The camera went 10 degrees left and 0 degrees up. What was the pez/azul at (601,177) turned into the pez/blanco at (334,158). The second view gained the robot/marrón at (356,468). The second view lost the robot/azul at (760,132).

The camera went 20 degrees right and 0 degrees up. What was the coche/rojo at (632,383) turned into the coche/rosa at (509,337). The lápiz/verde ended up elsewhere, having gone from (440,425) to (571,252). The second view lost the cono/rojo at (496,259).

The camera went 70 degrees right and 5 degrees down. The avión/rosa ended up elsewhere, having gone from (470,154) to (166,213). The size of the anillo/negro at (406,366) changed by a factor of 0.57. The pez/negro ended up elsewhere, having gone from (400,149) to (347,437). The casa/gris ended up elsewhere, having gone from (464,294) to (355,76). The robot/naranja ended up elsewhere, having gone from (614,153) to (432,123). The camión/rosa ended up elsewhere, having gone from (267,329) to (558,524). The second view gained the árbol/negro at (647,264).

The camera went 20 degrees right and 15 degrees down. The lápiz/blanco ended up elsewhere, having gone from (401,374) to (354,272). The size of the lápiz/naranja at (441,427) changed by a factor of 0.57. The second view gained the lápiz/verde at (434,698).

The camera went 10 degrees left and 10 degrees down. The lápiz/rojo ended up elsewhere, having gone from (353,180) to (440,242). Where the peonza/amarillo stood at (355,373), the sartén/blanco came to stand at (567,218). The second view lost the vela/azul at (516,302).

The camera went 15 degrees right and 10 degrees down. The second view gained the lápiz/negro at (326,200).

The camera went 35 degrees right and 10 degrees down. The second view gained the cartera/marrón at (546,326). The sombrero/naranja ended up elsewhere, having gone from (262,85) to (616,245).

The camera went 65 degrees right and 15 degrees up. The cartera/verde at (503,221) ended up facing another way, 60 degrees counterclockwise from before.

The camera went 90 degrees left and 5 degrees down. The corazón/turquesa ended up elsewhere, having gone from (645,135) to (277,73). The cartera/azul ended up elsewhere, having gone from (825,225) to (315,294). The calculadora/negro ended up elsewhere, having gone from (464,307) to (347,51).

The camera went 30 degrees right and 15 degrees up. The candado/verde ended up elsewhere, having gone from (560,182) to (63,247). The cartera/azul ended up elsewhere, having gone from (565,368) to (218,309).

INSTRUCTIONS TO FOLLOW:
Could you transcribe all of the entries exactly, leaving nothing out?

WRITTEN RESPONSE:
The camera went 10 degrees left and 0 degrees up. What was the pez/azul at (601,177) turned into the pez/blanco at (334,158). The second view gained the robot/marrón at (356,468). The second view lost the robot/azul at (760,132).

The camera went 20 degrees right and 0 degrees up. What was the coche/rojo at (632,383) turned into the coche/rosa at (509,337). The lápiz/verde ended up elsewhere, having gone from (440,425) to (571,252). The second view lost the cono/rojo at (496,259).

The camera went 70 degrees right and 5 degrees down. The avión/rosa ended up elsewhere, having gone from (470,154) to (166,213). The size of the anillo/negro at (406,366) changed by a factor of 0.57. The pez/negro ended up elsewhere, having gone from (400,149) to (347,437). The casa/gris ended up elsewhere, having gone from (464,294) to (355,76). The robot/naranja ended up elsewhere, having gone from (614,153) to (432,123). The camión/rosa ended up elsewhere, having gone from (267,329) to (558,524). The second view gained the árbol/negro at (647,264).

The camera went 20 degrees right and 15 degrees down. The lápiz/blanco ended up elsewhere, having gone from (401,374) to (354,272). The size of the lápiz/naranja at (441,427) changed by a factor of 0.57. The second view gained the lápiz/verde at (434,698).

The camera went 10 degrees left and 10 degrees down. The lápiz/rojo ended up elsewhere, having gone from (353,180) to (440,242). Where the peonza/amarillo stood at (355,373), the sartén/blanco came to stand at (567,218). The second view lost the vela/azul at (516,302).

The camera went 15 degrees right and 10 degrees down. The second view gained the lápiz/negro at (326,200).

The camera went 35 degrees right and 10 degrees down. The second view gained the cartera/marrón at (546,326). The sombrero/naranja ended up elsewhere, having gone from (262,85) to (616,245).

The camera went 65 degrees right and 15 degrees up. The cartera/verde at (503,221) ended up facing another way, 60 degrees counterclockwise from before.

The camera went 90 degrees left and 5 degrees down. The corazón/turquesa ended up elsewhere, having gone from (645,135) to (277,73). The cartera/azul ended up elsewhere, having gone from (825,225) to (315,294). The calculadora/negro ended up elsewhere, having gone from (464,307) to (347,51).

The camera went 30 degrees right and 15 degrees up. The candado/verde ended up elsewhere, having gone from (560,182) to (63,247). The cartera/azul ended up elsewhere, having gone from (565,368) to (218,309).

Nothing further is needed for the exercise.